- Task goal
Every line of the records below from the line with "Parser: [588,628,611,651] ->" up to and including the line with "Radtel: [704,315,754,365] ->" must be reproduced exactly, and no line outside that range.

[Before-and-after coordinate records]
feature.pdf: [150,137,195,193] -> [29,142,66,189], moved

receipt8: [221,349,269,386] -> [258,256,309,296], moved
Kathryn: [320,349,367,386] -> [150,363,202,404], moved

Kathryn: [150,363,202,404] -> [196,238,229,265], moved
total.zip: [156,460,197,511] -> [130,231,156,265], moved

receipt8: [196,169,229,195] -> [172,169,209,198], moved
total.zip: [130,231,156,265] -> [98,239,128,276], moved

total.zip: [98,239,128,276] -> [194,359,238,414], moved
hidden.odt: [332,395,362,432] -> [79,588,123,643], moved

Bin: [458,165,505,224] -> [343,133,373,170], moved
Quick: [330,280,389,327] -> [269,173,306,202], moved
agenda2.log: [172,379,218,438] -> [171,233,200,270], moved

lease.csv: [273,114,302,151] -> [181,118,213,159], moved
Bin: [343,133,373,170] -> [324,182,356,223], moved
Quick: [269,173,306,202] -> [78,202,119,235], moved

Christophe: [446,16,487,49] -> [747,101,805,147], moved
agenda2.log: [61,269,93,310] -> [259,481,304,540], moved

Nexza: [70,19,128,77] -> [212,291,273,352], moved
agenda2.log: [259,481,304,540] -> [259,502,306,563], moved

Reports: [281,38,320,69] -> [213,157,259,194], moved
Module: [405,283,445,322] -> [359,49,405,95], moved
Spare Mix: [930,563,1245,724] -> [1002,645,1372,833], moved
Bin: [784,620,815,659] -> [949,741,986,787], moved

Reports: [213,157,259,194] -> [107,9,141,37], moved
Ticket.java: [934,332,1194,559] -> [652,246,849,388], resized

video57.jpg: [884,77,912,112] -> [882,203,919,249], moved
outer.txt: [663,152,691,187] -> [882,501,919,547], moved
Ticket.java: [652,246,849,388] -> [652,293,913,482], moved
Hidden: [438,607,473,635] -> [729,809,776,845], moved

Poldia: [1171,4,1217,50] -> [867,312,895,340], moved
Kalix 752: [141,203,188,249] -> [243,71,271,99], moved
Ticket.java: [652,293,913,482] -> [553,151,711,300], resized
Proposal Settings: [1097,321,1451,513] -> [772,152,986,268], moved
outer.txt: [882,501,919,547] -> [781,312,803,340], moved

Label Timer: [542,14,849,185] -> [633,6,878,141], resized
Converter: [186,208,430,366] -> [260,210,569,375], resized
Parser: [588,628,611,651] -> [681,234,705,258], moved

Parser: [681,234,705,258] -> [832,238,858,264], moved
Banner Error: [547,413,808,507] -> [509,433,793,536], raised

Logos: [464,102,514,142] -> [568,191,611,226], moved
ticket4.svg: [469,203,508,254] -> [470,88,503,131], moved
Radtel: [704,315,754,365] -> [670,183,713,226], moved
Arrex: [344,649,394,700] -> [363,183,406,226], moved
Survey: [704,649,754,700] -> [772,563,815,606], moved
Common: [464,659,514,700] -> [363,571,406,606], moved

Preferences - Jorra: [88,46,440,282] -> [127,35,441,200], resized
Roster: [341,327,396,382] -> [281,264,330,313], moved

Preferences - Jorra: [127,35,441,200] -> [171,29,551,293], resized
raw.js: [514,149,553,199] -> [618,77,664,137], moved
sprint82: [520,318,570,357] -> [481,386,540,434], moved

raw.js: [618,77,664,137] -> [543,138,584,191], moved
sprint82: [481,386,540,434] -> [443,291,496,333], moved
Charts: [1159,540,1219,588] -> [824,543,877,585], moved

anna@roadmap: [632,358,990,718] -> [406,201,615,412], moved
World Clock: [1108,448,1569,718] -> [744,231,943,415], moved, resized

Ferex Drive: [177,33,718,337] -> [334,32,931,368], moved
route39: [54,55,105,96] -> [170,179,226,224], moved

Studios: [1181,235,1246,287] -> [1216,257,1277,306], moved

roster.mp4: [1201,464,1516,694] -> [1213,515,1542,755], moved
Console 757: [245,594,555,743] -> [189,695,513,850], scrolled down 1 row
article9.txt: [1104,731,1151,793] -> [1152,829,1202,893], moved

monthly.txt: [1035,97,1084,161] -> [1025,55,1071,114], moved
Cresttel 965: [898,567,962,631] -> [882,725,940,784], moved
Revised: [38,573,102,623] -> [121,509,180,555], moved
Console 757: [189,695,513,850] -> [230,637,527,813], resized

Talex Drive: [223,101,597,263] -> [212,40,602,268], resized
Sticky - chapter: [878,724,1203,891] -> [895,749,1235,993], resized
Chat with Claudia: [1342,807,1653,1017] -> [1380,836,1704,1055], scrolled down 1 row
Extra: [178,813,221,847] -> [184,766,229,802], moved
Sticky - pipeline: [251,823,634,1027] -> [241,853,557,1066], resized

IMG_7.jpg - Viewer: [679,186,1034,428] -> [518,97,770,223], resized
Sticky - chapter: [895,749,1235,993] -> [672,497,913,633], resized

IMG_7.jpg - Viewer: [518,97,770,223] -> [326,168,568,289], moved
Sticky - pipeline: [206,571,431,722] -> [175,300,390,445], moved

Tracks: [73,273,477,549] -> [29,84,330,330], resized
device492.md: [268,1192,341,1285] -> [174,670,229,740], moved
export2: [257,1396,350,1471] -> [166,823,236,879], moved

- Problem solution
Parser: [588,628,611,651] -> [681,234,705,258], moved

Parser: [681,234,705,258] -> [832,238,858,264], moved
Banner Error: [547,413,808,507] -> [509,433,793,536], raised

Logos: [464,102,514,142] -> [568,191,611,226], moved
ticket4.svg: [469,203,508,254] -> [470,88,503,131], moved
Radtel: [704,315,754,365] -> [670,183,713,226], moved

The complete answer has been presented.